::: DATA FOR THIS EXERCISE

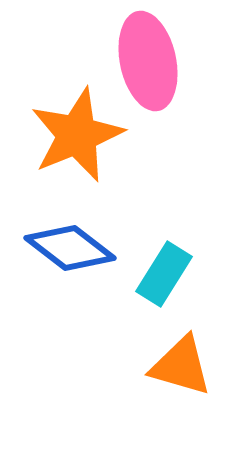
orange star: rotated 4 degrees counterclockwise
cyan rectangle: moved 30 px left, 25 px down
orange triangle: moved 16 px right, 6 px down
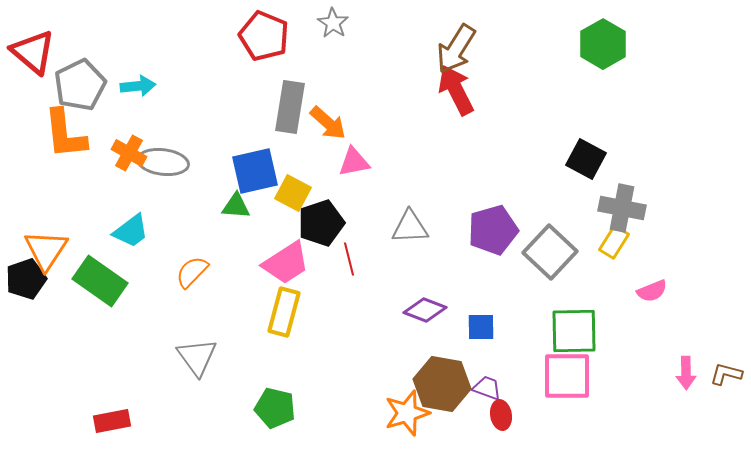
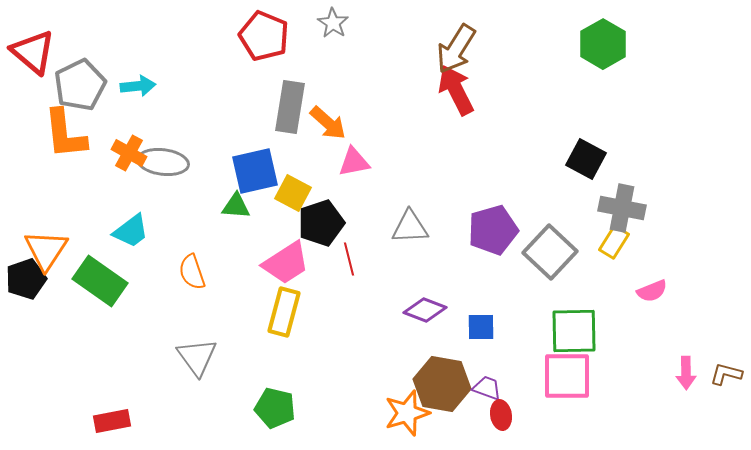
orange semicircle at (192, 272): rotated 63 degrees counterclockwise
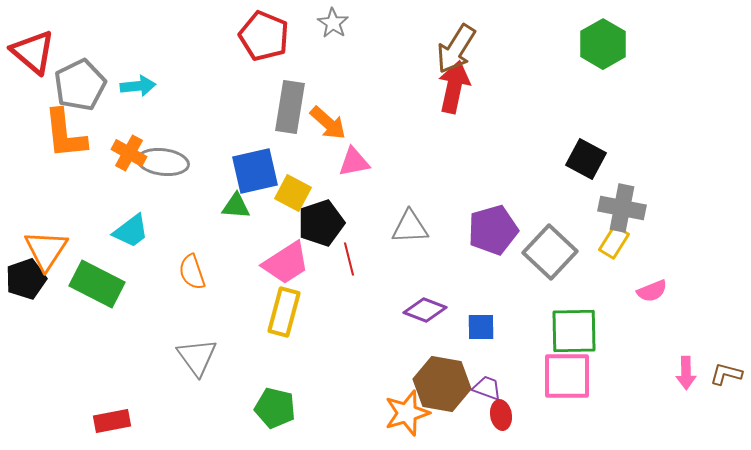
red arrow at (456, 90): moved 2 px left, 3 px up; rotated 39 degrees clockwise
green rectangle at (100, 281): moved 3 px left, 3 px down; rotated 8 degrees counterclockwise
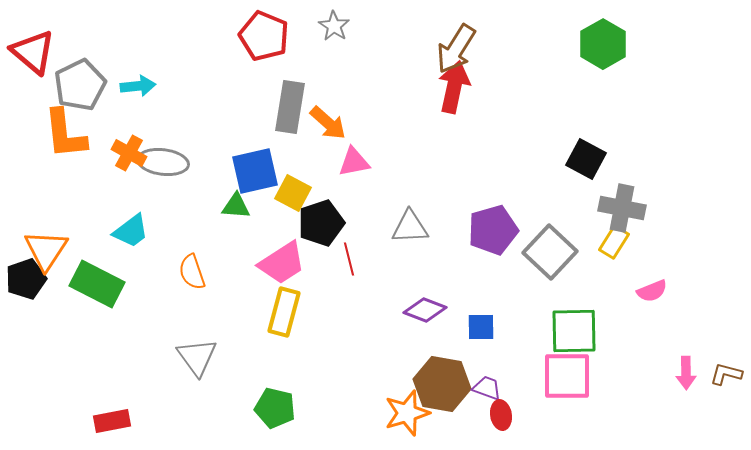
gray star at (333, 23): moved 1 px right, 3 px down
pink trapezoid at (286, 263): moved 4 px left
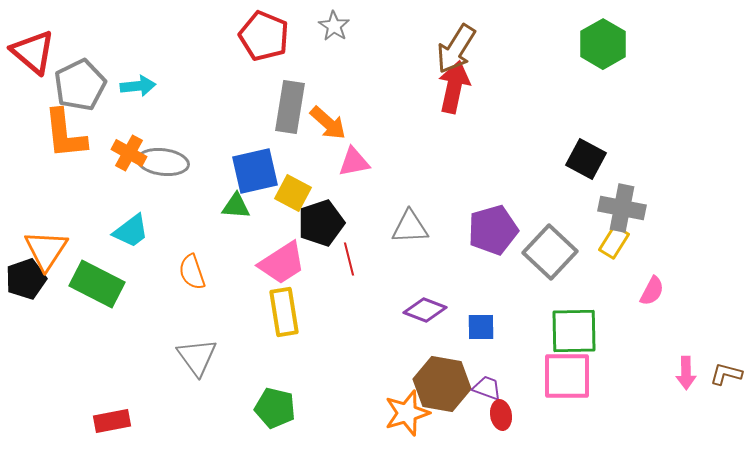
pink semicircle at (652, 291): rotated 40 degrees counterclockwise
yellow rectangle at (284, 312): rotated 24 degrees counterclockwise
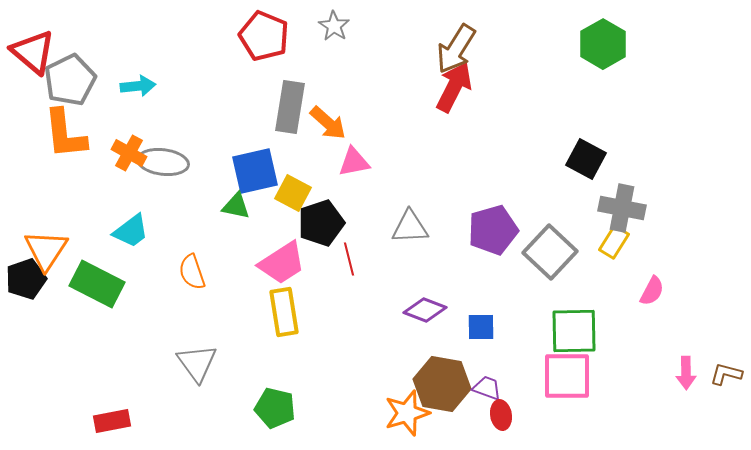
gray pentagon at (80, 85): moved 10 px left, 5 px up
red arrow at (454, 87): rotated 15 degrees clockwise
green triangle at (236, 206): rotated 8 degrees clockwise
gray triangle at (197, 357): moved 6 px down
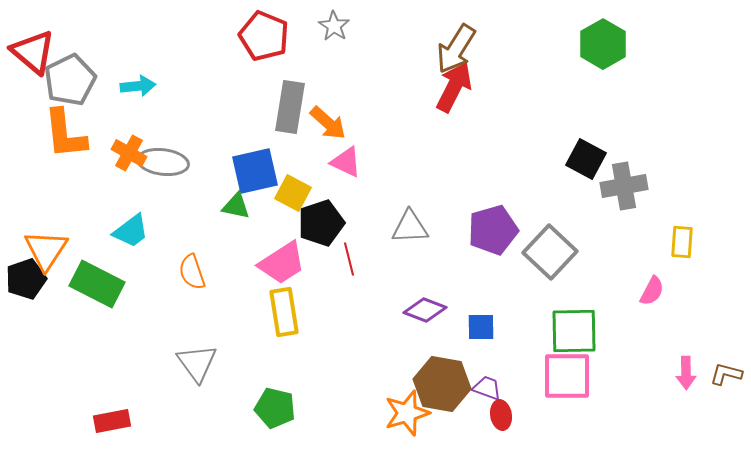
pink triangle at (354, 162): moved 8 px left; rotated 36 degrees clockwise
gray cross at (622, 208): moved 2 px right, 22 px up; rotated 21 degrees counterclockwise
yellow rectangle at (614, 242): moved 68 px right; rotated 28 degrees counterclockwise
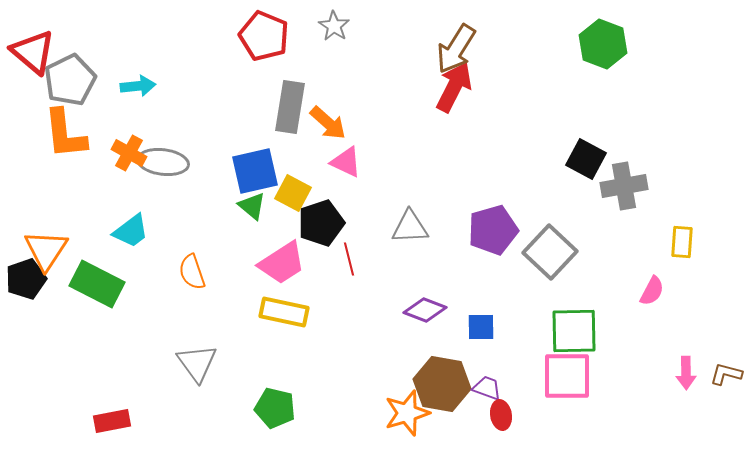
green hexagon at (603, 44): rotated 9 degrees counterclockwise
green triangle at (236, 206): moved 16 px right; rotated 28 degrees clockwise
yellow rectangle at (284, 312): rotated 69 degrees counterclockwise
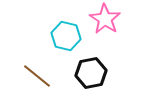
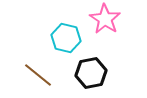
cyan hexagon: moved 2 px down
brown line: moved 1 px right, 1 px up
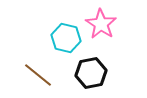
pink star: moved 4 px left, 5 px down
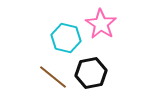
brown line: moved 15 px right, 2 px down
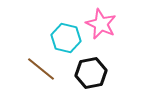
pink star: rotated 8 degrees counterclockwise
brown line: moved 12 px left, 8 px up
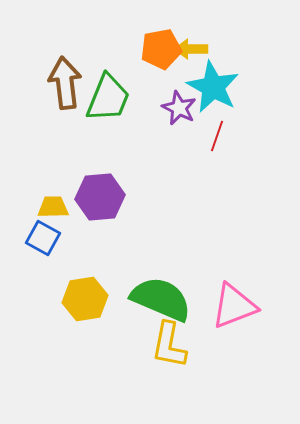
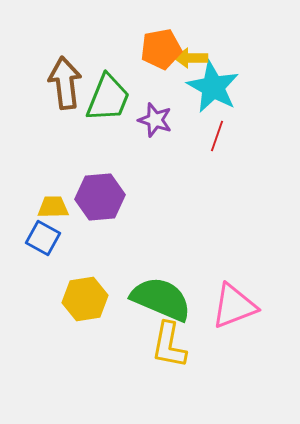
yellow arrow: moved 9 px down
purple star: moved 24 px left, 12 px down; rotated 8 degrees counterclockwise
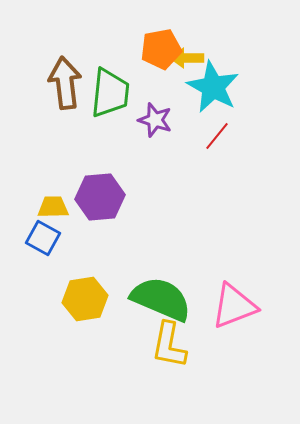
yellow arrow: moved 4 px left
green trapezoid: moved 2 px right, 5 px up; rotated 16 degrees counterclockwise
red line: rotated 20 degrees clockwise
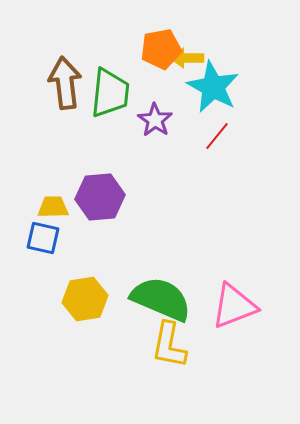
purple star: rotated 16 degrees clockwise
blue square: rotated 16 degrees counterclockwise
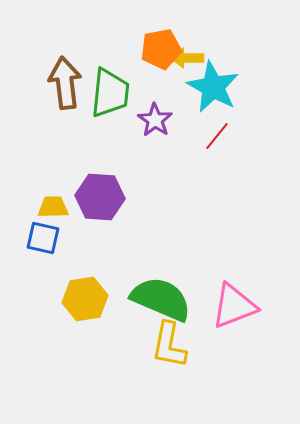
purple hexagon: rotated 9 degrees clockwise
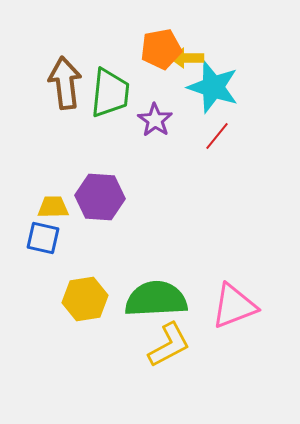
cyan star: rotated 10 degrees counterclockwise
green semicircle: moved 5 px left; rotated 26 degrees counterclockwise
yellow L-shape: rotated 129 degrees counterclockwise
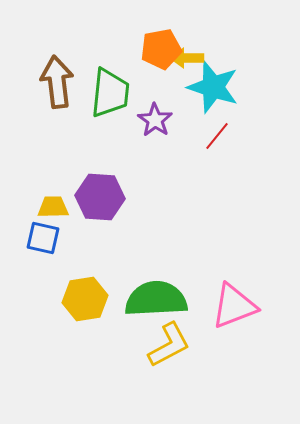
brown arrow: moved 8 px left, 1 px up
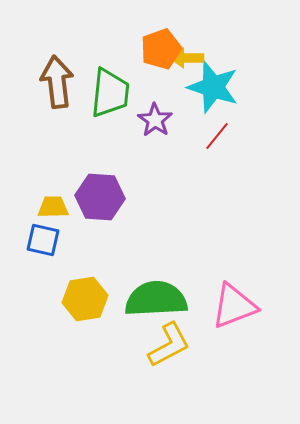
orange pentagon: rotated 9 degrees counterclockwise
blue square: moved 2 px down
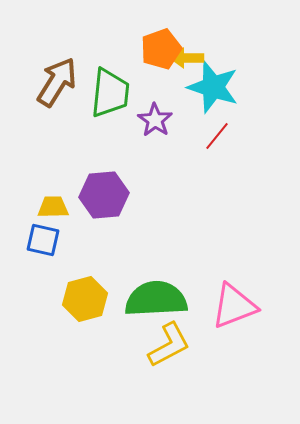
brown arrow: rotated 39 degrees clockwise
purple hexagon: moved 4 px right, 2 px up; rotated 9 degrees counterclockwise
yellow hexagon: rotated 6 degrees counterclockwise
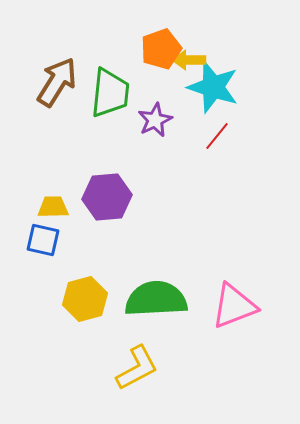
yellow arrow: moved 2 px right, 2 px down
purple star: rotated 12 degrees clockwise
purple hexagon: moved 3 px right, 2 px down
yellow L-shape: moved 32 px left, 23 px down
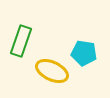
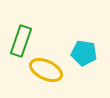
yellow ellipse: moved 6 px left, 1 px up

::::::

▸ **STATED TASK**
Copy the lines of the data, starting with the line that contains "yellow arrow: moved 4 px left" and ending with the line that contains "yellow hexagon: rotated", and leave out the pictures.

▸ **RESULT FOR THIS TASK**
yellow arrow: moved 4 px left
green trapezoid: moved 2 px right, 5 px up; rotated 16 degrees counterclockwise
red line: rotated 20 degrees clockwise
purple star: rotated 16 degrees clockwise
blue square: rotated 16 degrees counterclockwise
purple hexagon: rotated 9 degrees clockwise
cyan star: rotated 10 degrees counterclockwise
green semicircle: moved 5 px left; rotated 26 degrees counterclockwise
yellow L-shape: rotated 129 degrees counterclockwise
brown arrow: moved 8 px left, 1 px up
orange pentagon: rotated 9 degrees counterclockwise
blue square: moved 2 px down
brown arrow: rotated 39 degrees clockwise
purple hexagon: moved 4 px right, 2 px up; rotated 9 degrees counterclockwise
yellow hexagon: rotated 6 degrees counterclockwise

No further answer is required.